[DATASET EXCERPTS]
•••
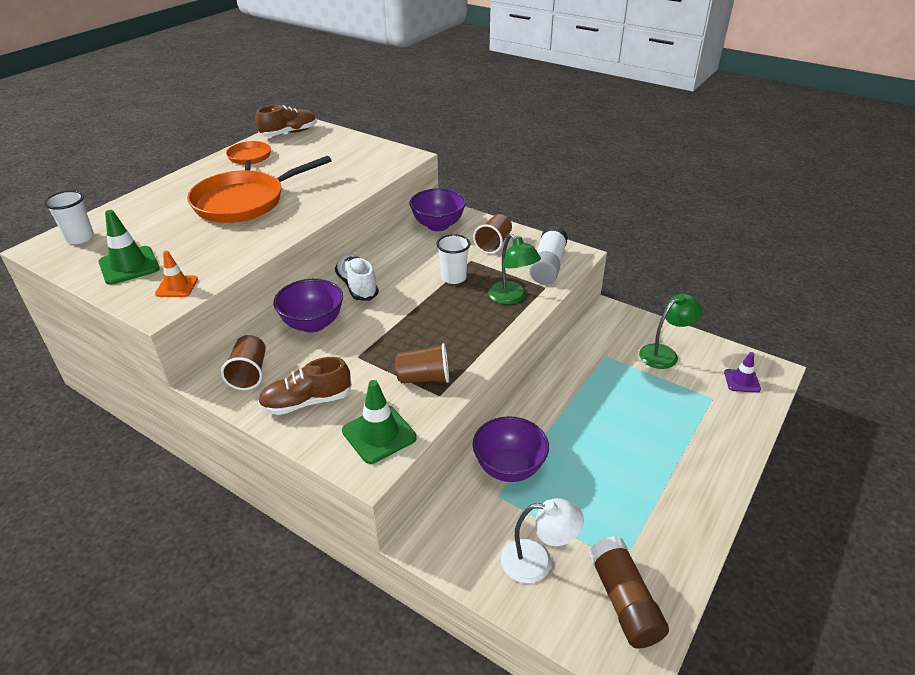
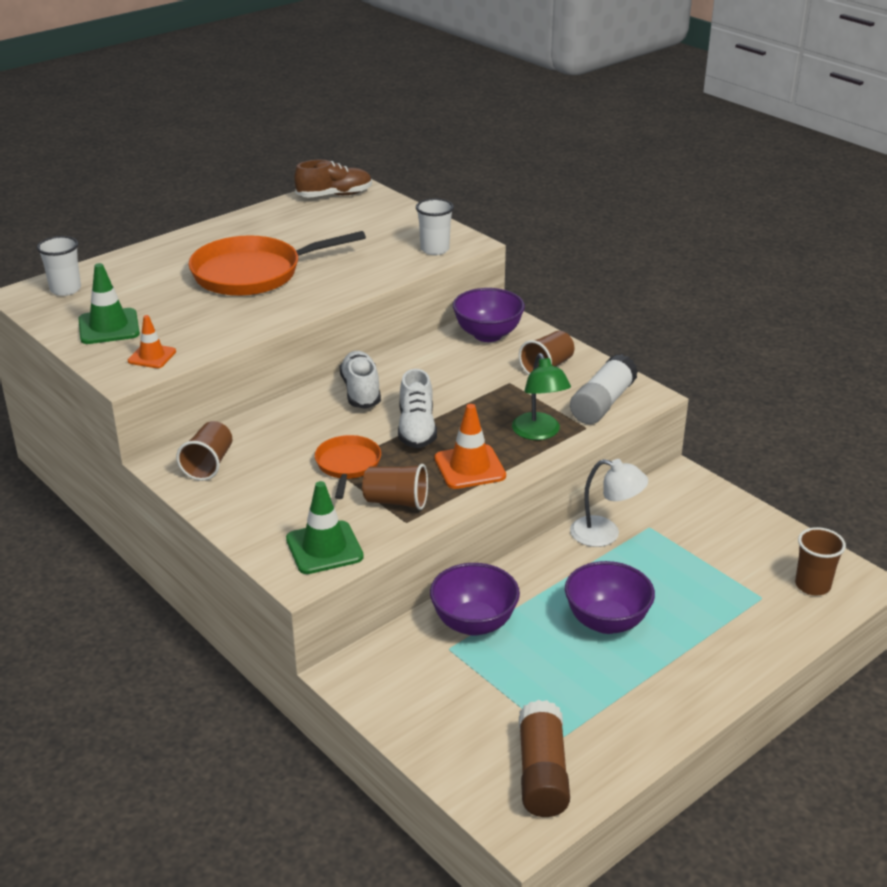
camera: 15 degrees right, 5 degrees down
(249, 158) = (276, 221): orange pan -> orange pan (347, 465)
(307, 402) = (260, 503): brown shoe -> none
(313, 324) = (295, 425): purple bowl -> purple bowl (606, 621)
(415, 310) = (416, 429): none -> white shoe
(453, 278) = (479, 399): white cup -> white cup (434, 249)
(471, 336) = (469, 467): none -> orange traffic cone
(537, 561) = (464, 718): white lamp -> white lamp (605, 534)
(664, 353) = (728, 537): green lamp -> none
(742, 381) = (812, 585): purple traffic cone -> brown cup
•••
The answer is a bare number: how many lines of the records contain the string "purple"?

2